> **Work item**
Your reply should reproduce the data below without a single alteration, apart from dropping the images.

> **Data to process**

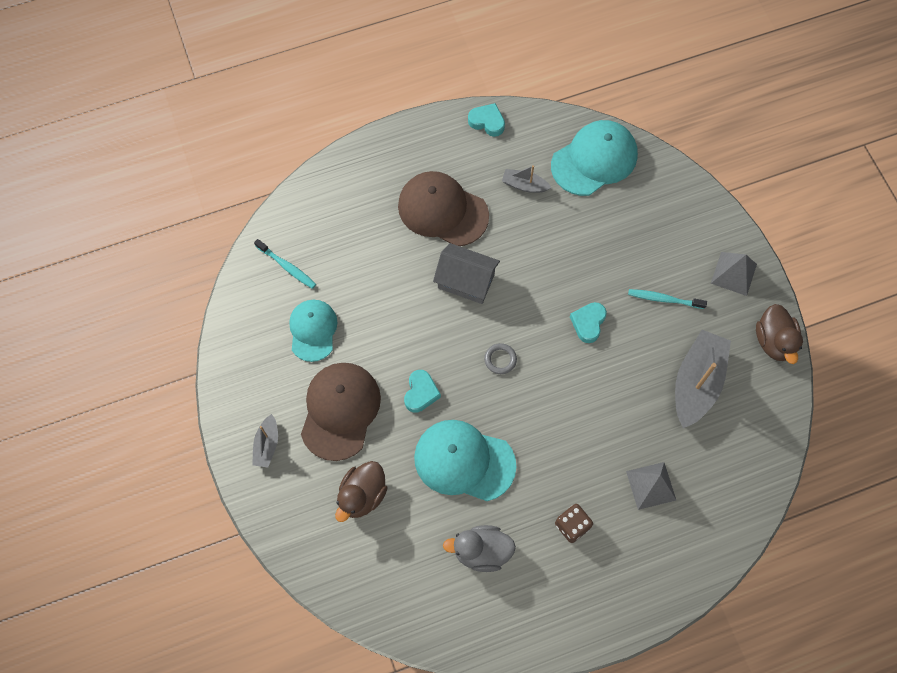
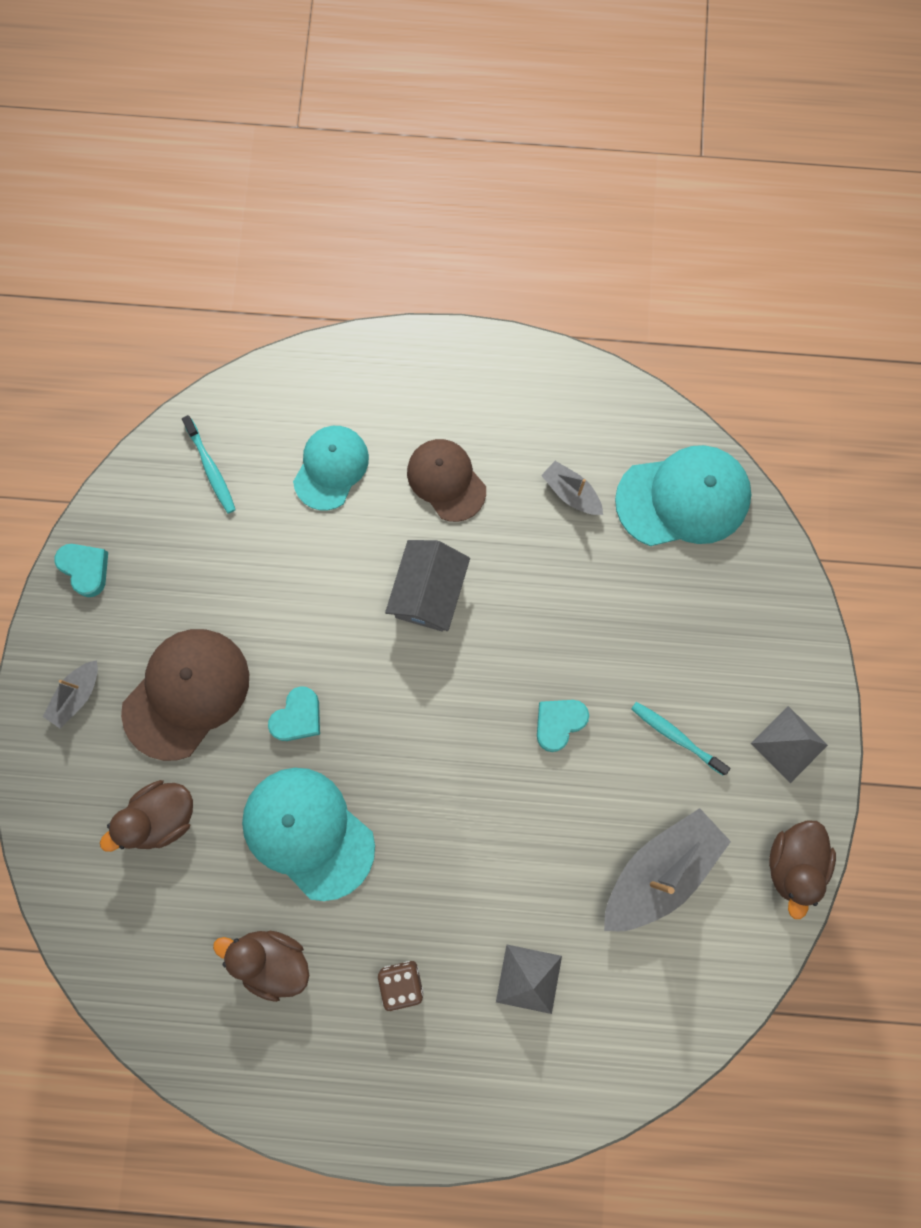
camera: 25 degrees right, 10 degrees up
(313, 330) = (203, 570): turquoise cap -> turquoise cap (331, 468)
(442, 210) = (446, 480): brown cap -> brown cap, size x0.66
(466, 281) = (428, 592): grey house -> grey house turned 60 degrees clockwise
(481, 551) = (272, 960): grey duck -> brown duck
(487, 122) = (566, 380): turquoise heart -> turquoise heart (85, 569)
(500, 359) = (420, 719): grey ring -> none

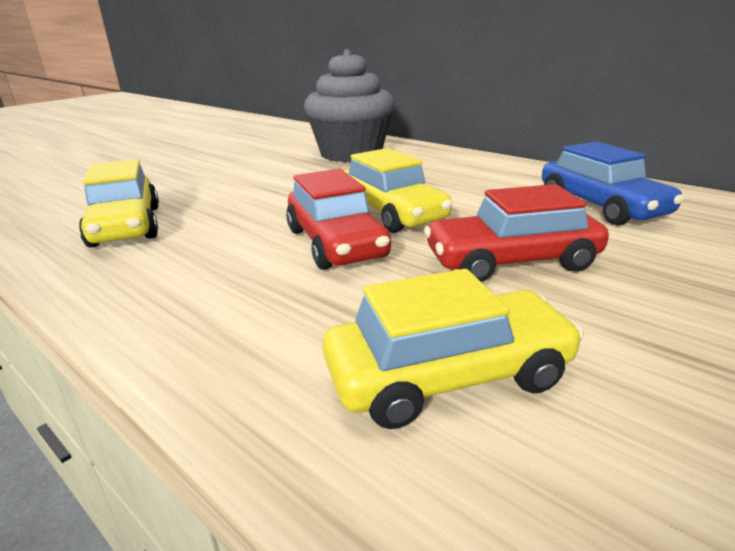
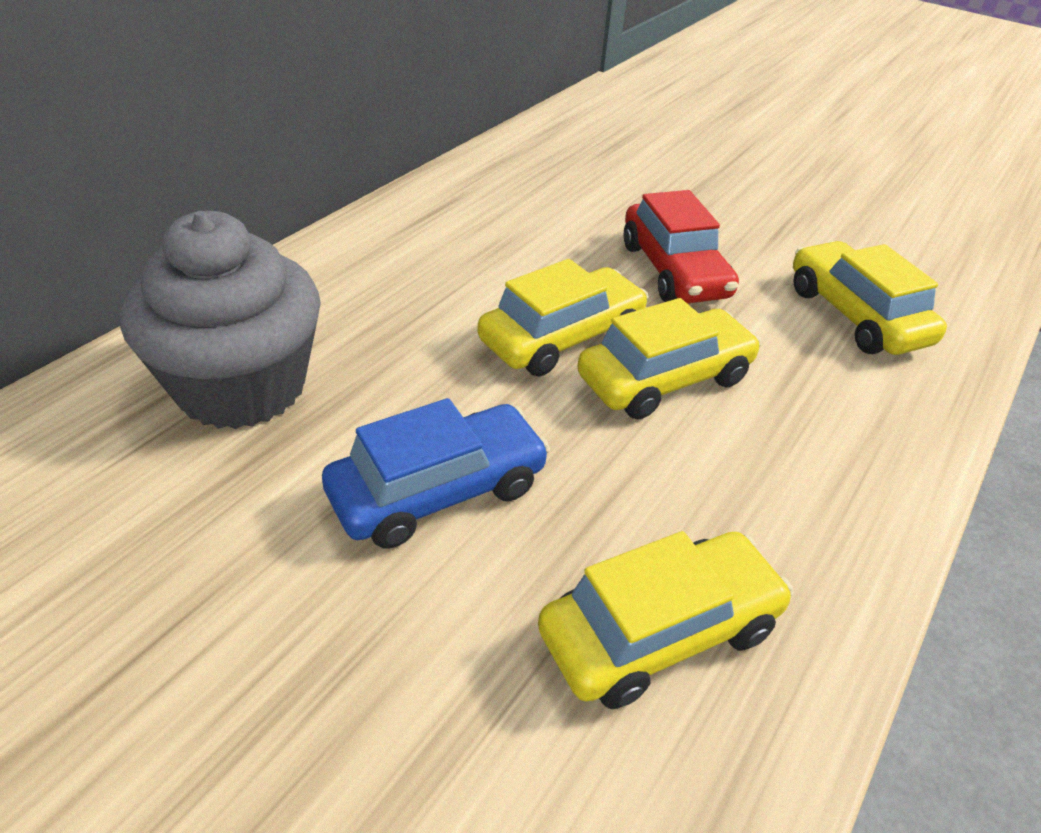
camera: 100 degrees left, 15 degrees up
(336, 243) = (664, 379): red car -> yellow car
(601, 206) = (527, 203): blue car -> blue car (438, 490)

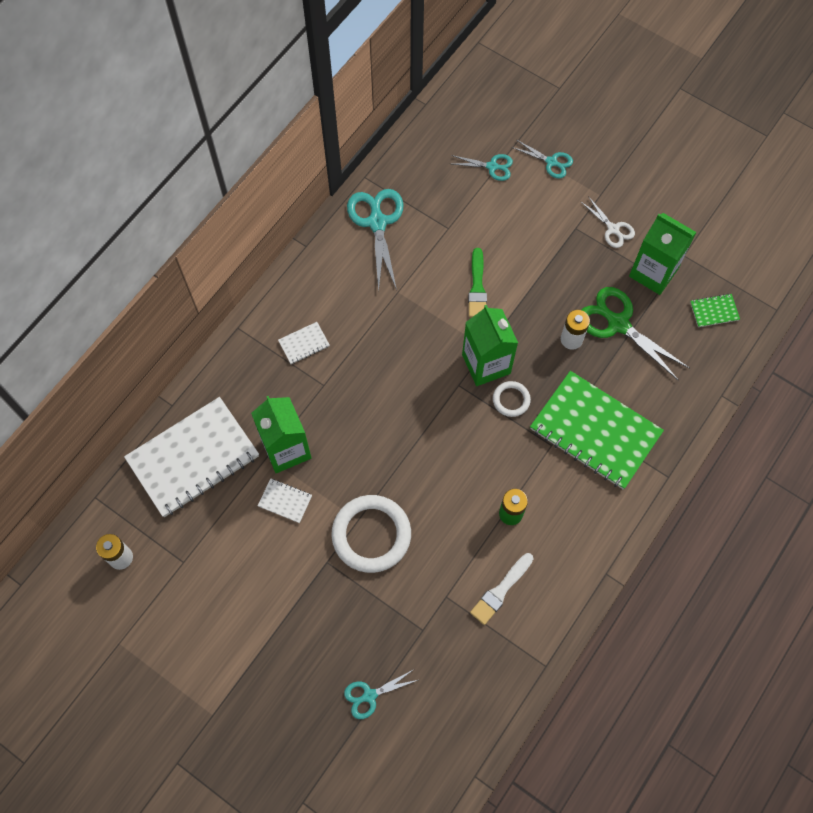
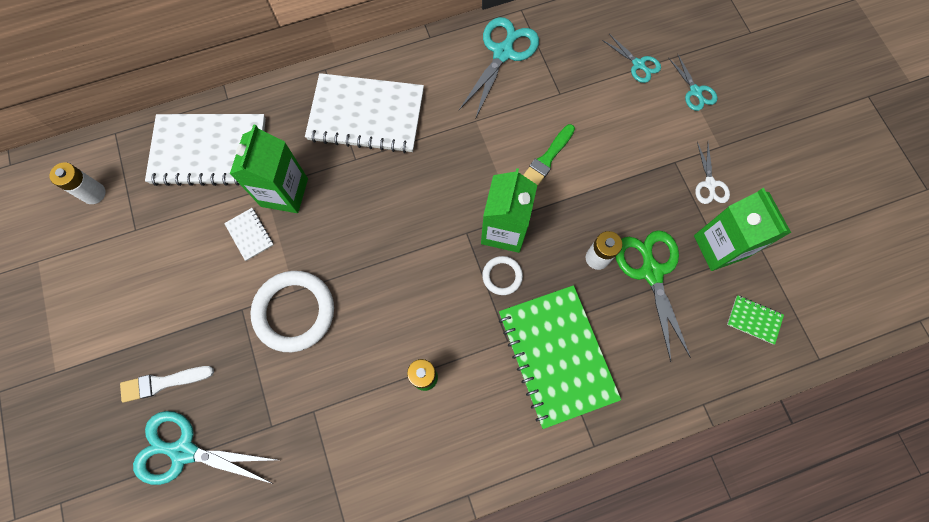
camera: 35 degrees right, 5 degrees up
(304, 343) = (366, 115): white notebook -> white notebook, size x2.46
(369, 695) = (184, 451): turquoise scissors -> turquoise scissors, size x1.80
(500, 590) = (363, 441): white brush -> white brush (163, 383)

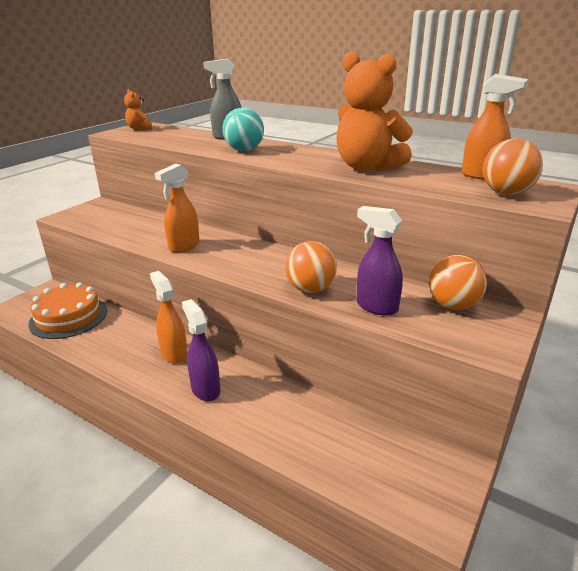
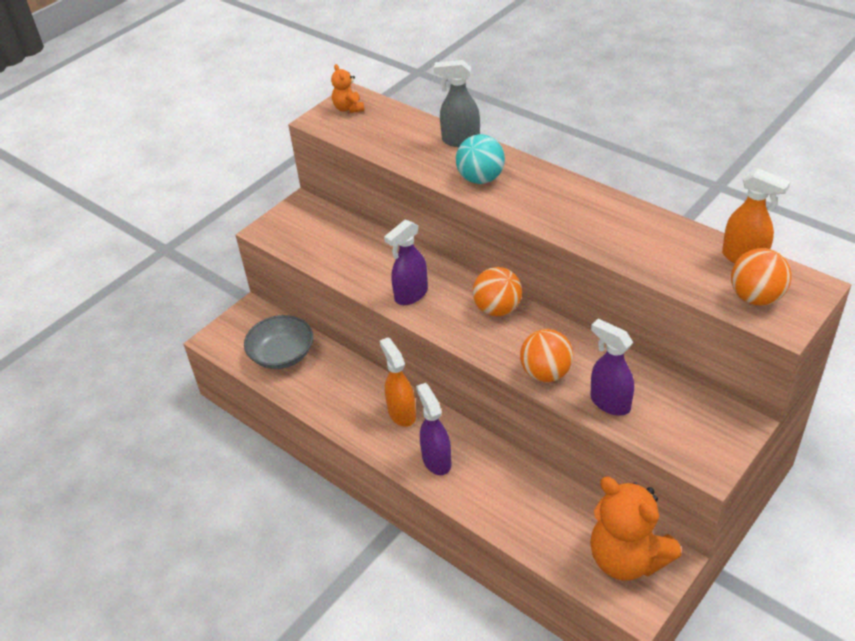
camera: 10 degrees right, 15 degrees up
(68, 317) = (282, 355): orange cake -> grey bowl
(184, 246) = (411, 295): orange spray bottle -> purple spray bottle
(367, 167) = (619, 230): orange teddy bear -> orange teddy bear (627, 558)
(453, 305) = (688, 406): orange ball -> orange ball (497, 309)

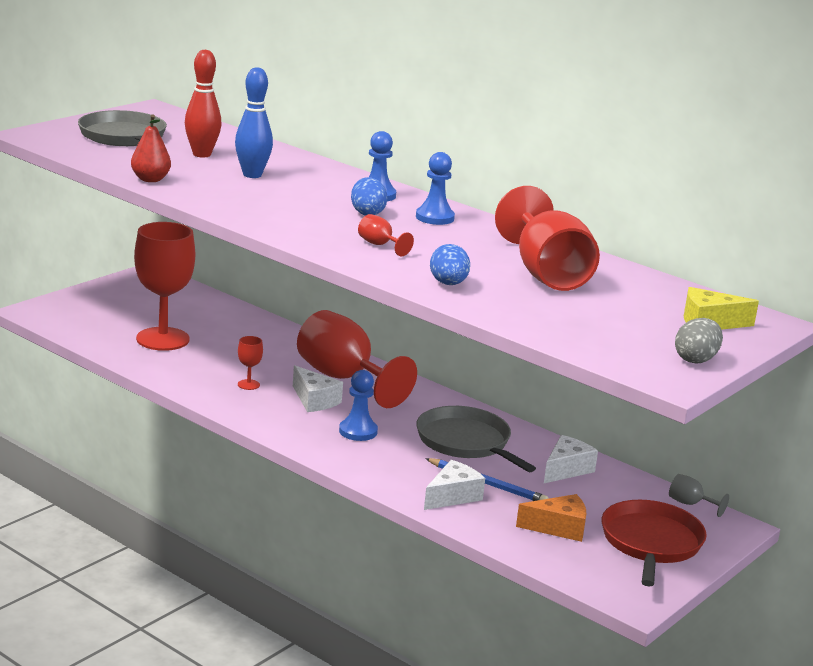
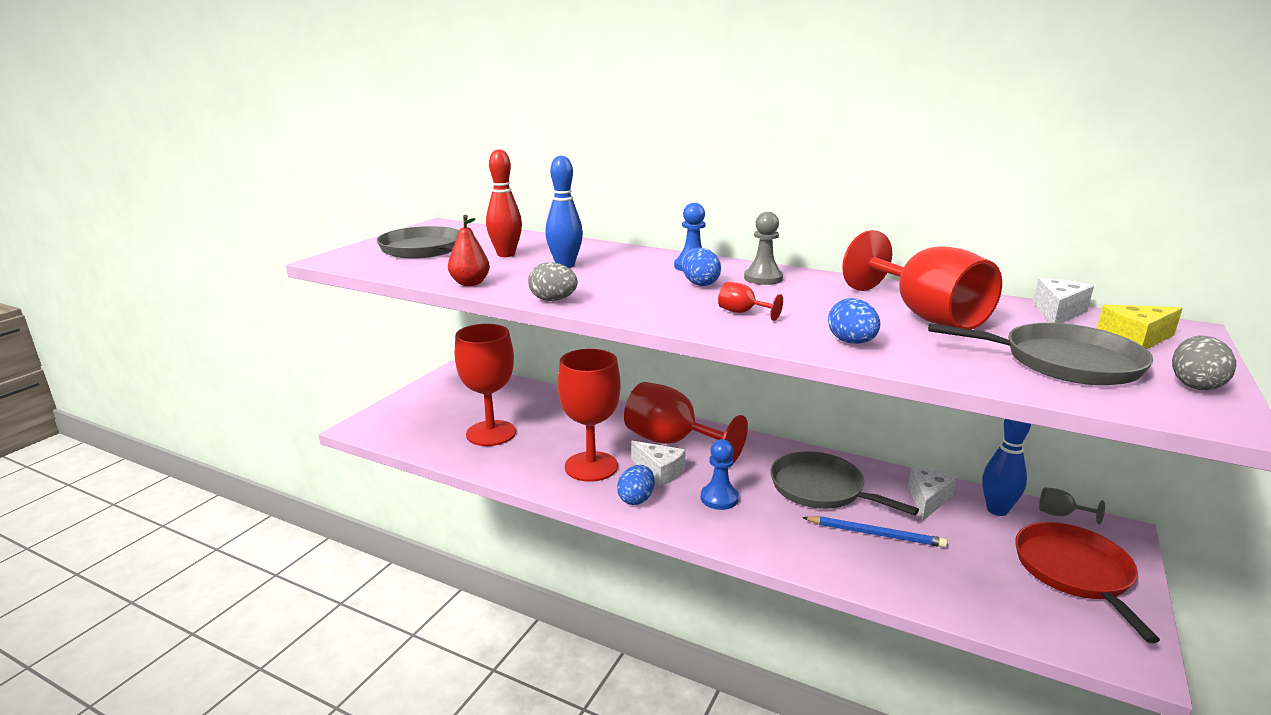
camera: 10 degrees left, 0 degrees up
(217, 207) = (553, 300): none -> grey egg
(248, 385) = (591, 466): red goblet -> red goblet, size x2.49
(277, 418) = (636, 499): none -> blue egg
(434, 217) = (763, 278): blue pawn -> grey pawn
(453, 496) = (856, 558): white cheese -> white cheese (1058, 312)
(558, 528) = (981, 575): orange cheese -> none
(612, 327) = (1064, 362): none -> grey pan
(628, 489) = (997, 510): none -> blue bowling pin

> **Result of this task**
camera: 25 degrees right, 10 degrees up
(313, 330) = (203, 570): turquoise cap -> turquoise cap (331, 468)
(442, 210) = (446, 480): brown cap -> brown cap, size x0.66
(466, 281) = (428, 592): grey house -> grey house turned 60 degrees clockwise
(481, 551) = (272, 960): grey duck -> brown duck
(487, 122) = (566, 380): turquoise heart -> turquoise heart (85, 569)
(500, 359) = (420, 719): grey ring -> none

camera: 100 degrees left, 15 degrees up
(336, 243) = (664, 379): red car -> yellow car
(601, 206) = (527, 203): blue car -> blue car (438, 490)

camera: 35 degrees right, 5 degrees up
(304, 343) = (366, 115): white notebook -> white notebook, size x2.46
(369, 695) = (184, 451): turquoise scissors -> turquoise scissors, size x1.80
(500, 590) = (363, 441): white brush -> white brush (163, 383)

camera: 10 degrees right, 15 degrees up
(68, 317) = (282, 355): orange cake -> grey bowl
(184, 246) = (411, 295): orange spray bottle -> purple spray bottle
(367, 167) = (619, 230): orange teddy bear -> orange teddy bear (627, 558)
(453, 305) = (688, 406): orange ball -> orange ball (497, 309)

camera: 10 degrees left, 0 degrees up
(217, 207) = (553, 300): none -> grey egg
(248, 385) = (591, 466): red goblet -> red goblet, size x2.49
(277, 418) = (636, 499): none -> blue egg
(434, 217) = (763, 278): blue pawn -> grey pawn
(453, 496) = (856, 558): white cheese -> white cheese (1058, 312)
(558, 528) = (981, 575): orange cheese -> none
(612, 327) = (1064, 362): none -> grey pan
(628, 489) = (997, 510): none -> blue bowling pin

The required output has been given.